### Exercise brief
Where does the string "turn" appear in the records? Copy every line that contains it.

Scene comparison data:
☆ ☆ ☆ ☆ ☆ ☆ ☆

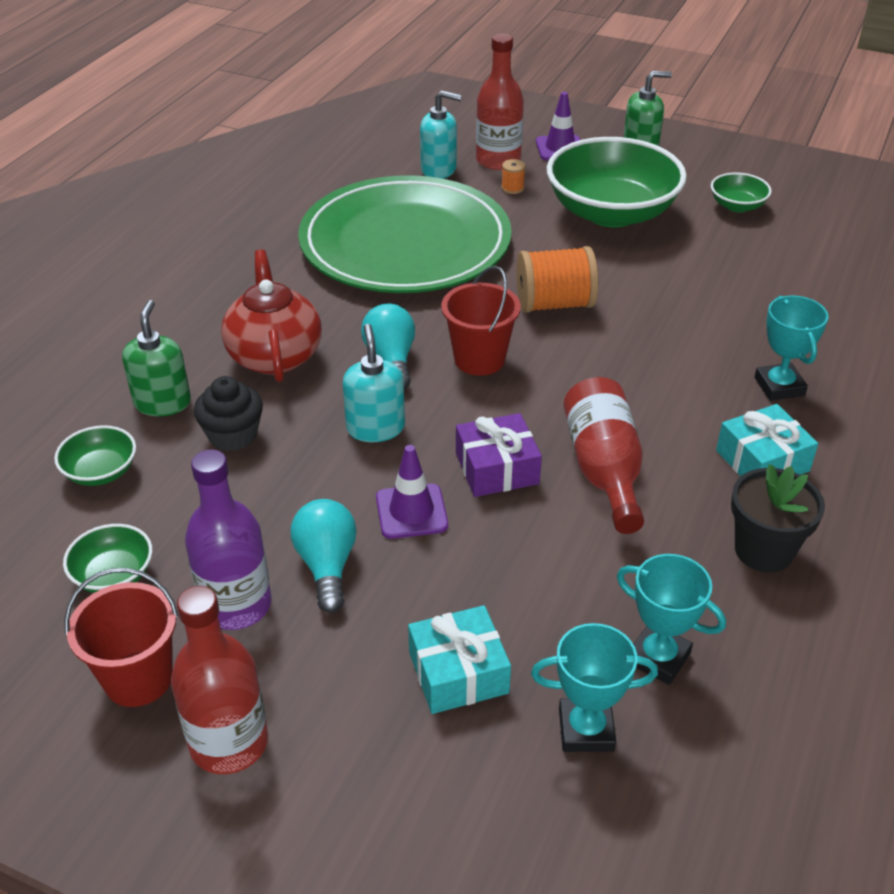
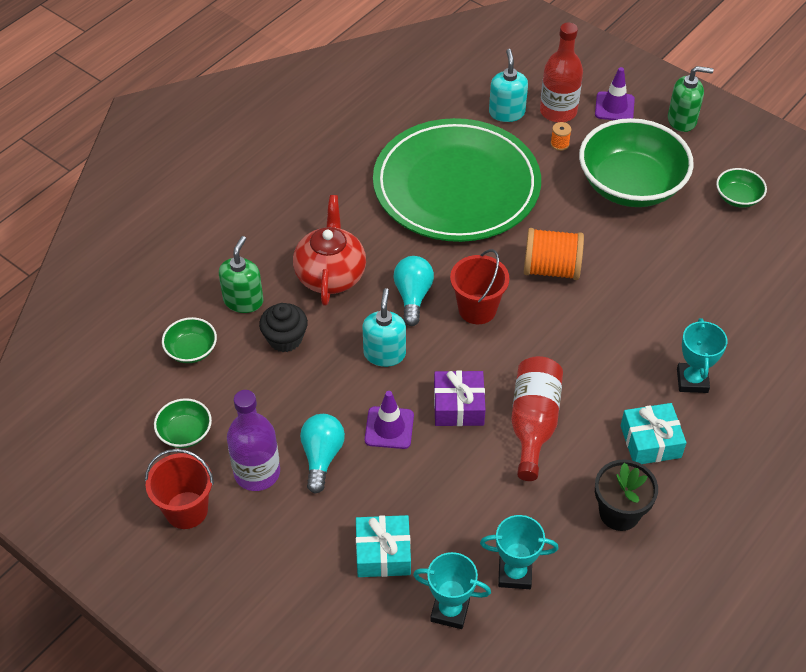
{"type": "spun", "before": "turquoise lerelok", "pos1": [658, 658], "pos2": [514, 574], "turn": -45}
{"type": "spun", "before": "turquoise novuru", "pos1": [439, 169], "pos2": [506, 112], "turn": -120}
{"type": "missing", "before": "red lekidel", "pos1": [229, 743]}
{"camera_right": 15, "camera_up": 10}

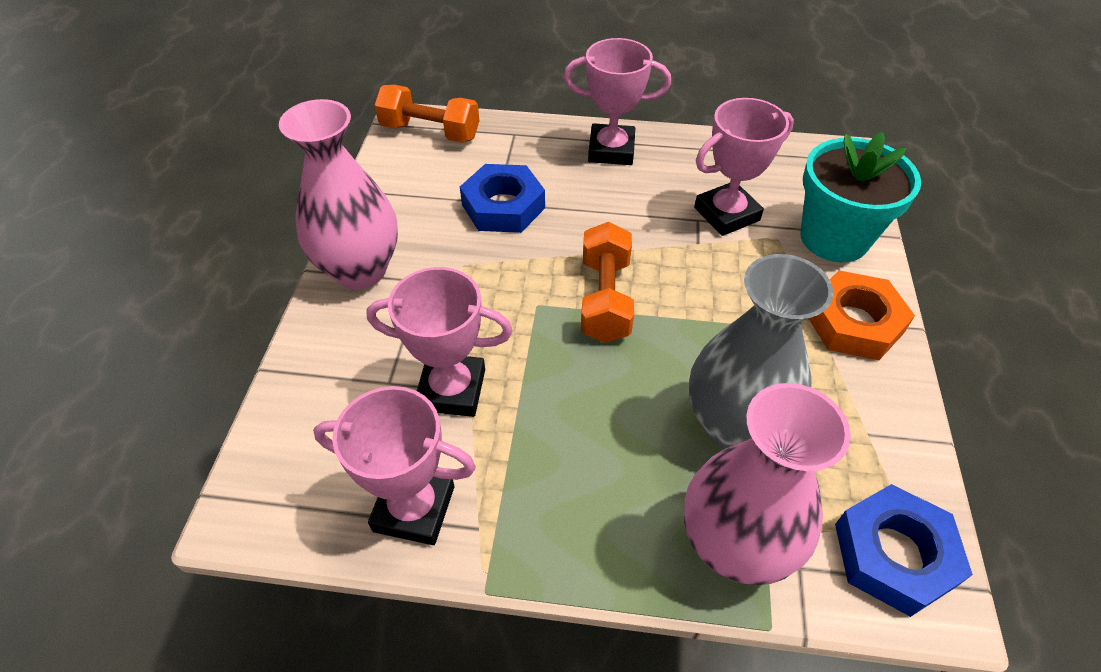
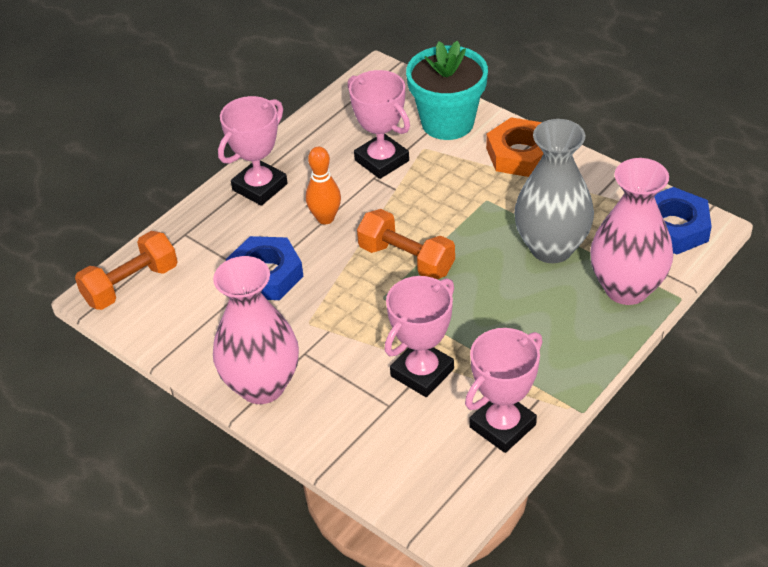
{"type": "appeared", "after": "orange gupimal", "pos2": [325, 218]}
{"type": "spun", "before": "pink lerelok", "pos1": [726, 214], "pos2": [382, 160], "turn": -45}
{"camera_right": -55, "camera_up": -5}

☆ ☆ ☆ ☆ ☆ ☆ ☆

### Written answer
{"type": "spun", "before": "turquoise lerelok", "pos1": [658, 658], "pos2": [514, 574], "turn": -45}
{"type": "spun", "before": "turquoise novuru", "pos1": [439, 169], "pos2": [506, 112], "turn": -120}
{"type": "spun", "before": "pink lerelok", "pos1": [726, 214], "pos2": [382, 160], "turn": -45}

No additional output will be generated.